*** Opening of GIVEN INFORMATION ***

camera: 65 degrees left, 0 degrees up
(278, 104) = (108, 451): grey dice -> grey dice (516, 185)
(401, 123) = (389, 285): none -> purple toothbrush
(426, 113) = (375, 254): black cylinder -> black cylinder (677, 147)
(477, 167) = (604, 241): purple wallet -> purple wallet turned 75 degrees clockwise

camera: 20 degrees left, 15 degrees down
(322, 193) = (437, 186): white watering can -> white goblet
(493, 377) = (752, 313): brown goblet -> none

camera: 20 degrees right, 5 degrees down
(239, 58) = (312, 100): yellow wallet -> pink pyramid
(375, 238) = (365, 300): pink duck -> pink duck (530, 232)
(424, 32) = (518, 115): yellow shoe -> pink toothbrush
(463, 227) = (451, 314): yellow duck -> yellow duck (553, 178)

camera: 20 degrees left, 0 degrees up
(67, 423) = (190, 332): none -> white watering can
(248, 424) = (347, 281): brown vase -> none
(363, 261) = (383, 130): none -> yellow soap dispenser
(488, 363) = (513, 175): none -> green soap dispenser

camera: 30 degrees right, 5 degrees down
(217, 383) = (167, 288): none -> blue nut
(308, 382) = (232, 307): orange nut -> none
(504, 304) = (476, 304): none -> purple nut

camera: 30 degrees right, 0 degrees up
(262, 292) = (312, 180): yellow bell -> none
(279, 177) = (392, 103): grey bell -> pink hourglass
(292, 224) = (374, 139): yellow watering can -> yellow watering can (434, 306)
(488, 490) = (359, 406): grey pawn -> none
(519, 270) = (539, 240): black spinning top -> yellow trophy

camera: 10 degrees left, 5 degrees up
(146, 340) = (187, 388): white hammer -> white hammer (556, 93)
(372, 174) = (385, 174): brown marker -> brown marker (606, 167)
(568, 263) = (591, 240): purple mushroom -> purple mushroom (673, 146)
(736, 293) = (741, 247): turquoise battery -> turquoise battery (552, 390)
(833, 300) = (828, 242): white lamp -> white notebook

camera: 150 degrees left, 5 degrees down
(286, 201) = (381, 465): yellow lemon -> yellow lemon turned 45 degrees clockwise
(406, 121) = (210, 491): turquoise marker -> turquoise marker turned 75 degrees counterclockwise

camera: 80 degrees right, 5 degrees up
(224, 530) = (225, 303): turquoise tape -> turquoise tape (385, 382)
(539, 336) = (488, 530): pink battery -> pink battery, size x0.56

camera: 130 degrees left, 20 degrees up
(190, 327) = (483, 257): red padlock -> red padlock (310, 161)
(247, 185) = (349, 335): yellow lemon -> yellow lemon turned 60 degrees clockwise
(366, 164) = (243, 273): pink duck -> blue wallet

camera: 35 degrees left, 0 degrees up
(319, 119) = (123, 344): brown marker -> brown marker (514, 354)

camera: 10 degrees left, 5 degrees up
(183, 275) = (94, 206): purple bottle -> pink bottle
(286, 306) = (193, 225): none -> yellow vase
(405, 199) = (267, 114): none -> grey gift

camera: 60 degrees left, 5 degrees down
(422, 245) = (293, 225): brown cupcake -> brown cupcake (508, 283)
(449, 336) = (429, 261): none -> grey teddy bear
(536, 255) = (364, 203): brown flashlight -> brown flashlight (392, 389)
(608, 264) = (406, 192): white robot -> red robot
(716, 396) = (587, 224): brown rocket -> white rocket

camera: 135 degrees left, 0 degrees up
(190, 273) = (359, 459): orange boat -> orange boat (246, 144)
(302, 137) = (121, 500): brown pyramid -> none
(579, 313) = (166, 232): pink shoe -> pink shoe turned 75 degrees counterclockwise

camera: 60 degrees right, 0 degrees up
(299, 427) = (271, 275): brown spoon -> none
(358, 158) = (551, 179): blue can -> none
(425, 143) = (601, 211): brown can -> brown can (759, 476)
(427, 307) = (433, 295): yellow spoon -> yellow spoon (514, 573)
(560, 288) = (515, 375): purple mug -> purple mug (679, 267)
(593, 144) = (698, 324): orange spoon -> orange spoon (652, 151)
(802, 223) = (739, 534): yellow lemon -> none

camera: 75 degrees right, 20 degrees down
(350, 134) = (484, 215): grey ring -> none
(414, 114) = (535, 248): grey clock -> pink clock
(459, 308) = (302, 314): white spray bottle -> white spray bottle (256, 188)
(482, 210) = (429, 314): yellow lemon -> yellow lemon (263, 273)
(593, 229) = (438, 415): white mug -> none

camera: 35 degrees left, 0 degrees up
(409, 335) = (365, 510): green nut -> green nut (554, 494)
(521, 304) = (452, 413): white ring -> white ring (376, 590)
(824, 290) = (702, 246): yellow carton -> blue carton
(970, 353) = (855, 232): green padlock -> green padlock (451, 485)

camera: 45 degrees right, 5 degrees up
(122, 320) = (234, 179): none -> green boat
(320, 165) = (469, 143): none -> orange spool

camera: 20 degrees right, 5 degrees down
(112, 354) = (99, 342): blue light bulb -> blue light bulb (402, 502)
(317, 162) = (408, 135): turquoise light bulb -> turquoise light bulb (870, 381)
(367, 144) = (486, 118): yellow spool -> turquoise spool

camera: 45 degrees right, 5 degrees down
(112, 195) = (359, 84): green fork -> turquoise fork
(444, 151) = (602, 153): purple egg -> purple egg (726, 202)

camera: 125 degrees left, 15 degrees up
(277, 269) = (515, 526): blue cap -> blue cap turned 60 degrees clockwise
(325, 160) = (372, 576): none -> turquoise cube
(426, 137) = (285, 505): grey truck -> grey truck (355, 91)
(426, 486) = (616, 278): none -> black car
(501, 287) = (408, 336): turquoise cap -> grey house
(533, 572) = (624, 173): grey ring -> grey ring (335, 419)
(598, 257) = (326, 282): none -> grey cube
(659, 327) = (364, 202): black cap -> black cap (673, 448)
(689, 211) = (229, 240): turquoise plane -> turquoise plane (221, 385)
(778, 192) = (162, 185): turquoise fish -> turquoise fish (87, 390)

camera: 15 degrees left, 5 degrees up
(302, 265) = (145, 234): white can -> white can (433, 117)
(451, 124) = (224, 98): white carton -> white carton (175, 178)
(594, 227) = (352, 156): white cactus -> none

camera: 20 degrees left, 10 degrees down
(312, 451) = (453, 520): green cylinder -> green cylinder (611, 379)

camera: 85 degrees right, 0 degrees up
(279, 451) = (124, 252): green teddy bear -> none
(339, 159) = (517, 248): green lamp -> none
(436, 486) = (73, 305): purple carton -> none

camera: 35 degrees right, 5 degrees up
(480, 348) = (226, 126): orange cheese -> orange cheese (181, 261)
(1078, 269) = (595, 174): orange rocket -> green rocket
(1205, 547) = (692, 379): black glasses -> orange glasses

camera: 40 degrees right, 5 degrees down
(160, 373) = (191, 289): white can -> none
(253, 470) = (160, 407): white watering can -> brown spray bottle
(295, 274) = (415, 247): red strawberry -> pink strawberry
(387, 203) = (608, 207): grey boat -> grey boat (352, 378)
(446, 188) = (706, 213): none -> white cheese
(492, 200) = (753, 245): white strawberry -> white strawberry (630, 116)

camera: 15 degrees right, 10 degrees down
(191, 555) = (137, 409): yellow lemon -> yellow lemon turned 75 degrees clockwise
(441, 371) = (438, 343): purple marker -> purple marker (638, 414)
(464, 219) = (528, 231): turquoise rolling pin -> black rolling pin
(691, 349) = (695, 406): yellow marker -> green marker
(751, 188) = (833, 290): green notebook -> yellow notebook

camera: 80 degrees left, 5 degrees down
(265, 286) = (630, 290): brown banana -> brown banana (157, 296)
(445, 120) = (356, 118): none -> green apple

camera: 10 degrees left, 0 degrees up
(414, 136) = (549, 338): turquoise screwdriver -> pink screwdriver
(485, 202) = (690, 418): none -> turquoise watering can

*** Close of GIVEN INFORMATION ***

Retype exactly, and only, the lines above from the one where "(247, 185) = (349, 335): yellow" occurs up to and including the one where "camera: 135 degrees left, 0 degrees up" occurs.

(247, 185) = (349, 335): yellow lemon -> yellow lemon turned 60 degrees clockwise
(366, 164) = (243, 273): pink duck -> blue wallet

camera: 35 degrees left, 0 degrees up
(319, 119) = (123, 344): brown marker -> brown marker (514, 354)

camera: 10 degrees left, 5 degrees up
(183, 275) = (94, 206): purple bottle -> pink bottle
(286, 306) = (193, 225): none -> yellow vase
(405, 199) = (267, 114): none -> grey gift

camera: 60 degrees left, 5 degrees down
(422, 245) = (293, 225): brown cupcake -> brown cupcake (508, 283)
(449, 336) = (429, 261): none -> grey teddy bear
(536, 255) = (364, 203): brown flashlight -> brown flashlight (392, 389)
(608, 264) = (406, 192): white robot -> red robot
(716, 396) = (587, 224): brown rocket -> white rocket

camera: 135 degrees left, 0 degrees up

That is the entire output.